Without omitting anything, return the records precisely as given.

————

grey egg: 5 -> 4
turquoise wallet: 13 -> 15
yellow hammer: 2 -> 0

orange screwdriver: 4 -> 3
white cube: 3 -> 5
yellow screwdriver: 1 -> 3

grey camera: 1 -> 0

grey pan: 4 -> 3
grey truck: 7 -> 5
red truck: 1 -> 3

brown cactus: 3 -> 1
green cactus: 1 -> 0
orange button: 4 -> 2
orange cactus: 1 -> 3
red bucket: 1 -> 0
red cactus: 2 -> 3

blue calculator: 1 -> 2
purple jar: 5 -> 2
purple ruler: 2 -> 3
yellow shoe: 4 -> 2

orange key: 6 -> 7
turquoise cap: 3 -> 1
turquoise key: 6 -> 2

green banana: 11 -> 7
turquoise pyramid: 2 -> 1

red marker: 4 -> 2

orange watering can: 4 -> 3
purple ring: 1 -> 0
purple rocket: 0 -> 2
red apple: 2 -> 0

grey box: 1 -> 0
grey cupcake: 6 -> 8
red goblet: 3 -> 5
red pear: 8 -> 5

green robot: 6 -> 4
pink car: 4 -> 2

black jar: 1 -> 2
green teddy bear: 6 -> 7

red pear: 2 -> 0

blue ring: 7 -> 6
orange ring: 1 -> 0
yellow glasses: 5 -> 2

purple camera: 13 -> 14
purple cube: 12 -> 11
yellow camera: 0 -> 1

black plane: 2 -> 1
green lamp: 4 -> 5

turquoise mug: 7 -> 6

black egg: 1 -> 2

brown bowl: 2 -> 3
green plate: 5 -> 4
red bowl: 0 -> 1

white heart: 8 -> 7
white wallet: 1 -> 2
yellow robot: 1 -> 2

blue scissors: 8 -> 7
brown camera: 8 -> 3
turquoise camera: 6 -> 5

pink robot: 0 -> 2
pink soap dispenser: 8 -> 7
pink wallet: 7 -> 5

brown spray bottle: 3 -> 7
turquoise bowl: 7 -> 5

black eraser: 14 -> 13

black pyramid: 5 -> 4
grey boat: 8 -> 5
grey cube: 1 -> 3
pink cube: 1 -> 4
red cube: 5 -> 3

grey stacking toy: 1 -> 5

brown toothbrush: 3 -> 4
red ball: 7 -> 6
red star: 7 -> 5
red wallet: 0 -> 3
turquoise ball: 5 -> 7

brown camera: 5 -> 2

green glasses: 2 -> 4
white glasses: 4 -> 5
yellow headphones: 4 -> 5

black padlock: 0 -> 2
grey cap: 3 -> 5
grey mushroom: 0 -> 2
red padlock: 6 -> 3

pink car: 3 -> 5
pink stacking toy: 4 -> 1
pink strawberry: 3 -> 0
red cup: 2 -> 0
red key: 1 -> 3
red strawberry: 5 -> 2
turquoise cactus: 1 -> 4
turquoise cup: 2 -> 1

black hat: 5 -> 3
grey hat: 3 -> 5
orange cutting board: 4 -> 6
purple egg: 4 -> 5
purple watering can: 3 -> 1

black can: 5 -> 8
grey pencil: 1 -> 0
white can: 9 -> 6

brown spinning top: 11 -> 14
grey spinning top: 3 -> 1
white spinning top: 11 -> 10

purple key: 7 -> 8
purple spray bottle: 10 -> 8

————

→ **Problem solution**
grey egg: 5 -> 4
turquoise wallet: 13 -> 15
yellow hammer: 2 -> 0

orange screwdriver: 4 -> 3
white cube: 3 -> 5
yellow screwdriver: 1 -> 3

grey camera: 1 -> 0

grey pan: 4 -> 3
grey truck: 7 -> 5
red truck: 1 -> 3

brown cactus: 3 -> 1
green cactus: 1 -> 0
orange button: 4 -> 2
orange cactus: 1 -> 3
red bucket: 1 -> 0
red cactus: 2 -> 3

blue calculator: 1 -> 2
purple jar: 5 -> 2
purple ruler: 2 -> 3
yellow shoe: 4 -> 2

orange key: 6 -> 7
turquoise cap: 3 -> 1
turquoise key: 6 -> 2

green banana: 11 -> 7
turquoise pyramid: 2 -> 1

red marker: 4 -> 2

orange watering can: 4 -> 3
purple ring: 1 -> 0
purple rocket: 0 -> 2
red apple: 2 -> 0

grey box: 1 -> 0
grey cupcake: 6 -> 8
red goblet: 3 -> 5
red pear: 8 -> 5

green robot: 6 -> 4
pink car: 4 -> 2

black jar: 1 -> 2
green teddy bear: 6 -> 7

red pear: 2 -> 0

blue ring: 7 -> 6
orange ring: 1 -> 0
yellow glasses: 5 -> 2

purple camera: 13 -> 14
purple cube: 12 -> 11
yellow camera: 0 -> 1

black plane: 2 -> 1
green lamp: 4 -> 5

turquoise mug: 7 -> 6

black egg: 1 -> 2

brown bowl: 2 -> 3
green plate: 5 -> 4
red bowl: 0 -> 1

white heart: 8 -> 7
white wallet: 1 -> 2
yellow robot: 1 -> 2

blue scissors: 8 -> 7
brown camera: 8 -> 3
turquoise camera: 6 -> 5

pink robot: 0 -> 2
pink soap dispenser: 8 -> 7
pink wallet: 7 -> 5

brown spray bottle: 3 -> 7
turquoise bowl: 7 -> 5

black eraser: 14 -> 13

black pyramid: 5 -> 4
grey boat: 8 -> 5
grey cube: 1 -> 3
pink cube: 1 -> 4
red cube: 5 -> 3

grey stacking toy: 1 -> 5

brown toothbrush: 3 -> 4
red ball: 7 -> 6
red star: 7 -> 5
red wallet: 0 -> 3
turquoise ball: 5 -> 7

brown camera: 5 -> 2

green glasses: 2 -> 4
white glasses: 4 -> 5
yellow headphones: 4 -> 5

black padlock: 0 -> 2
grey cap: 3 -> 5
grey mushroom: 0 -> 2
red padlock: 6 -> 3

pink car: 3 -> 5
pink stacking toy: 4 -> 1
pink strawberry: 3 -> 0
red cup: 2 -> 0
red key: 1 -> 3
red strawberry: 5 -> 2
turquoise cactus: 1 -> 4
turquoise cup: 2 -> 1

black hat: 5 -> 3
grey hat: 3 -> 5
orange cutting board: 4 -> 6
purple egg: 4 -> 5
purple watering can: 3 -> 1

black can: 5 -> 8
grey pencil: 1 -> 0
white can: 9 -> 6

brown spinning top: 11 -> 14
grey spinning top: 3 -> 1
white spinning top: 11 -> 10

purple key: 7 -> 8
purple spray bottle: 10 -> 8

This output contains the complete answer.